SUPPLIED MATERIAL: Begin
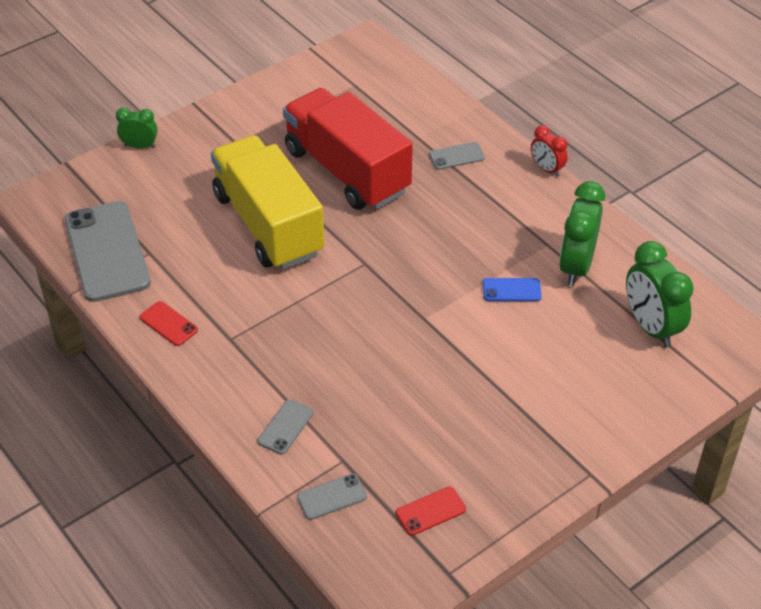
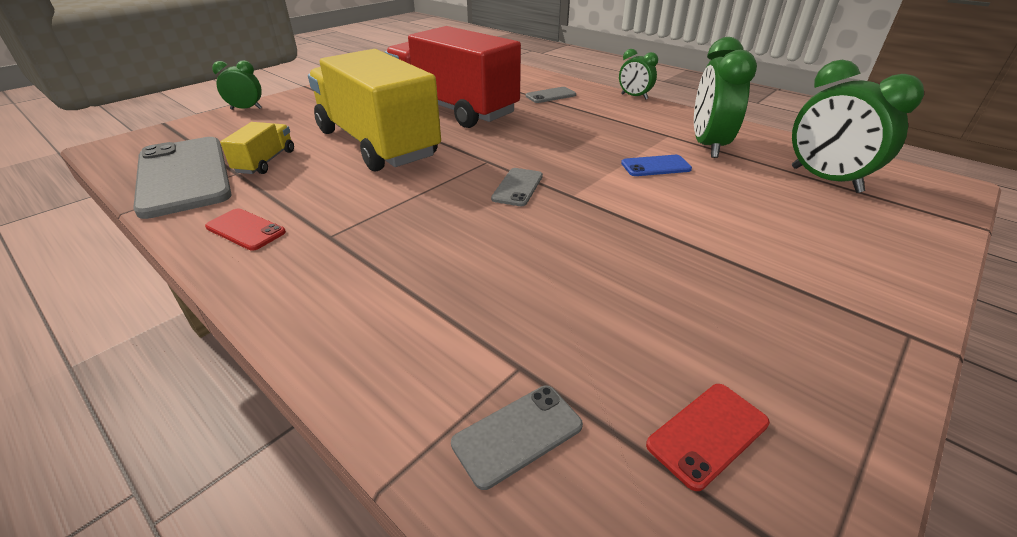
camera: 10 degrees left, 10 degrees down
grey phone [258,399,314,455] -> grey phone moved to [491,168,543,206]
red clock [531,125,568,177] -> green clock [619,49,658,100]
none -> yellow truck [220,122,294,174]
SUPPLIED MATERIAL: End
In your answer, repeat the material above in full, exactly, and without its pictures.

camera: 10 degrees left, 10 degrees down
grey phone [258,399,314,455] -> grey phone moved to [491,168,543,206]
red clock [531,125,568,177] -> green clock [619,49,658,100]
none -> yellow truck [220,122,294,174]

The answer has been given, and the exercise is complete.